*** Block opens ***

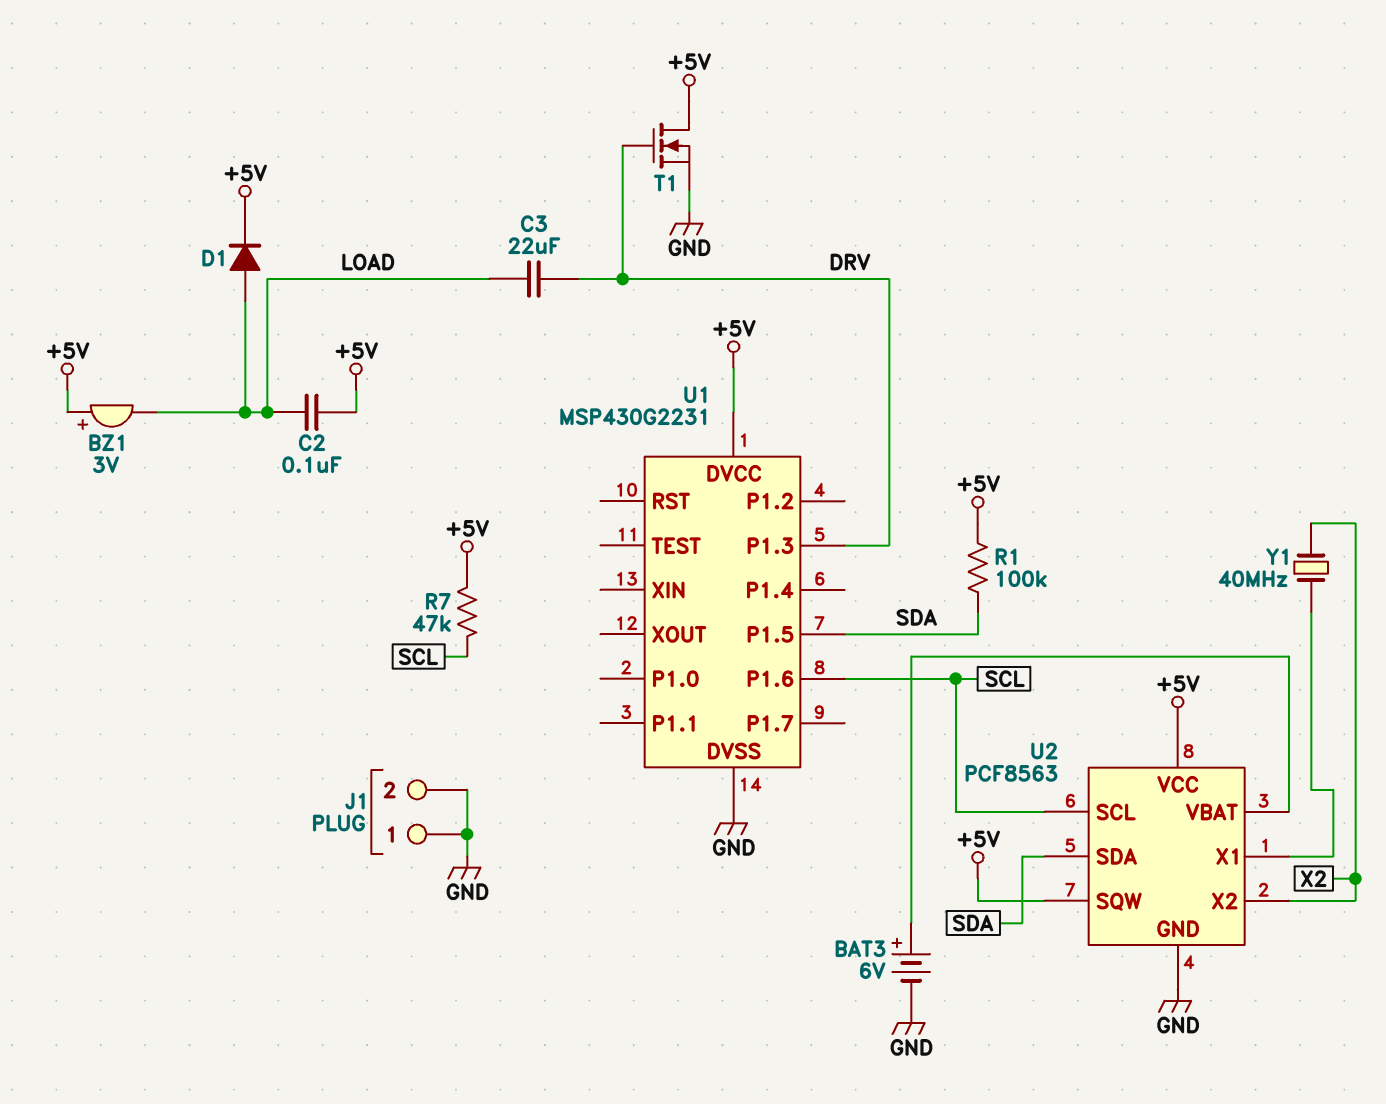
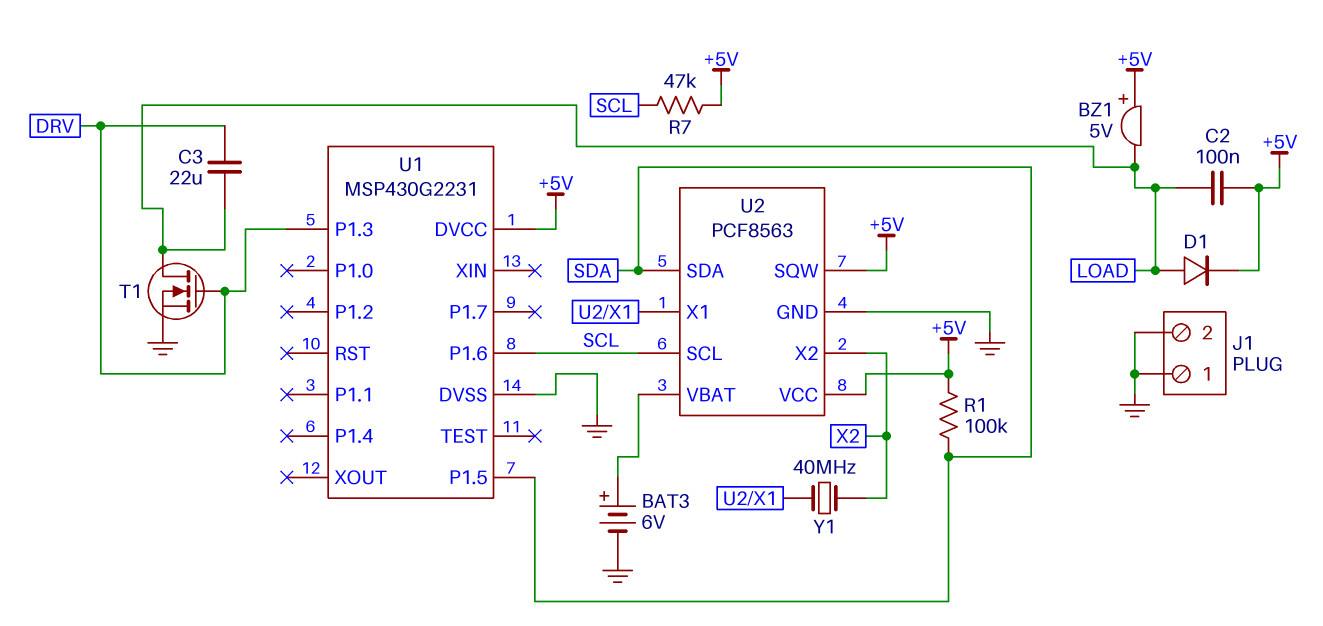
BZ1: buzzer 3V (plus +5V, minus LOAD) -> buzzer 5V (plus +5V, minus LOAD)
T1: NMOS (G DRV, D +5V, S GND) -> NMOS (G DRV, D LOAD, S GND)

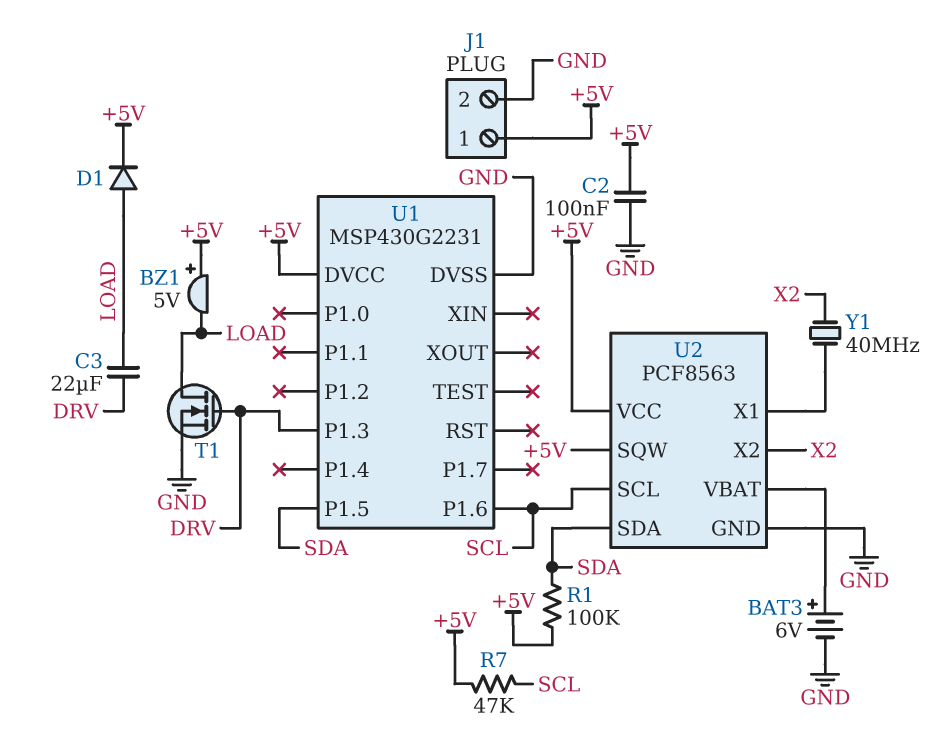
C2: 100nF (+5V, LOAD) -> 100nF (+5V, GND)
J1 pin 1: GND -> +5V

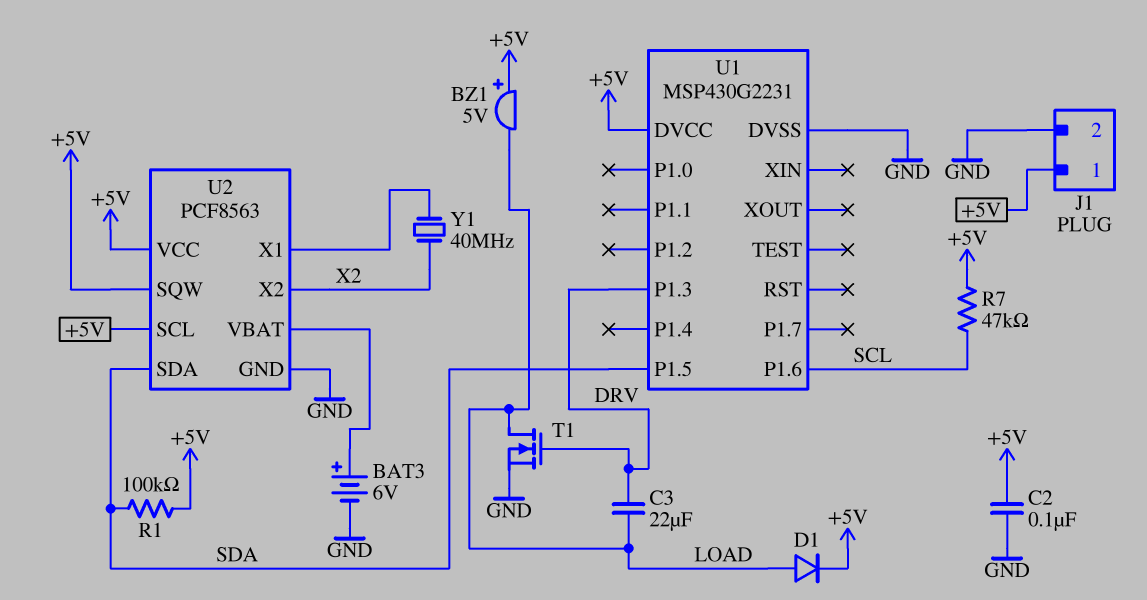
U2 pin SCL: SCL -> +5V

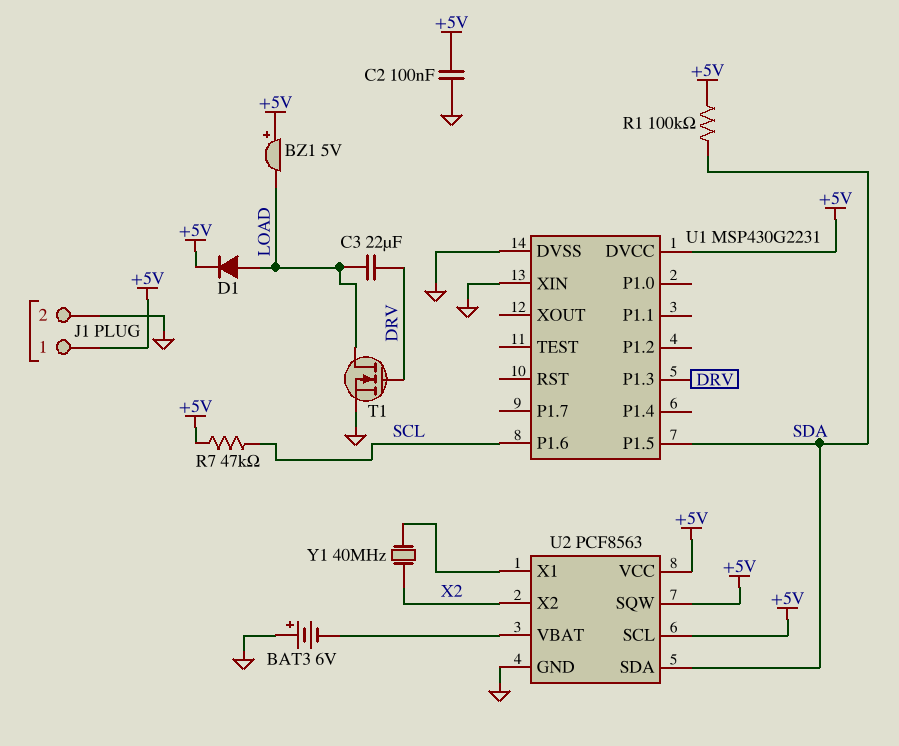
BAT3: 6V (plus U2/VBAT, minus GND) -> 6V (plus GND, minus U2/VBAT)
U1 pin XIN: none -> GND

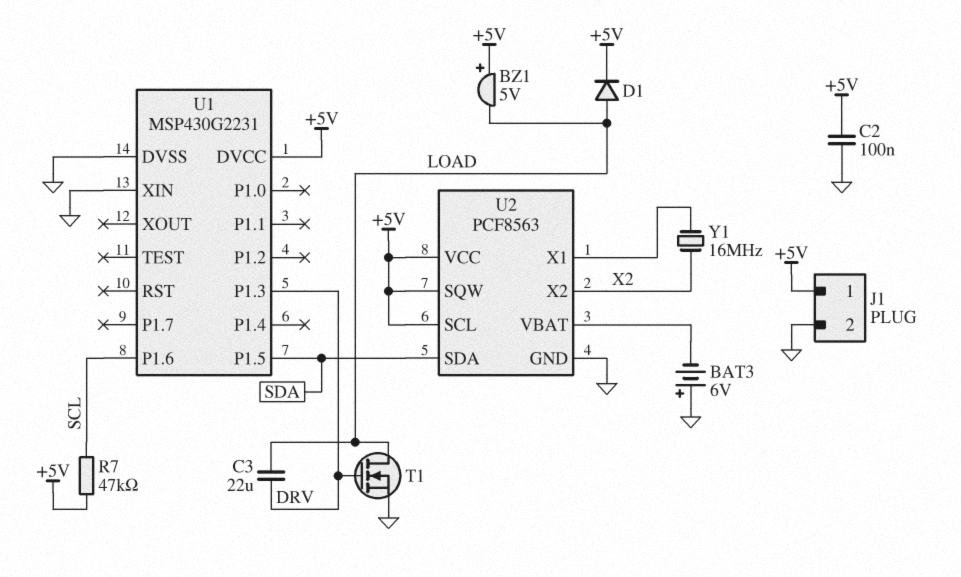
R1: 100k (+5V, SDA) -> none
Y1: 40MHz (U2/X1, X2) -> 16MHz (U2/X1, X2)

*** Block closes ***

### PROBLEM TO WORK ON
Pictures aside, print every line of the material exactly.

### TASK RESPONSE
BZ1: buzzer 3V (plus +5V, minus LOAD) -> buzzer 5V (plus +5V, minus LOAD)
T1: NMOS (G DRV, D +5V, S GND) -> NMOS (G DRV, D LOAD, S GND)

C2: 100nF (+5V, LOAD) -> 100nF (+5V, GND)
J1 pin 1: GND -> +5V

U2 pin SCL: SCL -> +5V

BAT3: 6V (plus U2/VBAT, minus GND) -> 6V (plus GND, minus U2/VBAT)
U1 pin XIN: none -> GND

R1: 100k (+5V, SDA) -> none
Y1: 40MHz (U2/X1, X2) -> 16MHz (U2/X1, X2)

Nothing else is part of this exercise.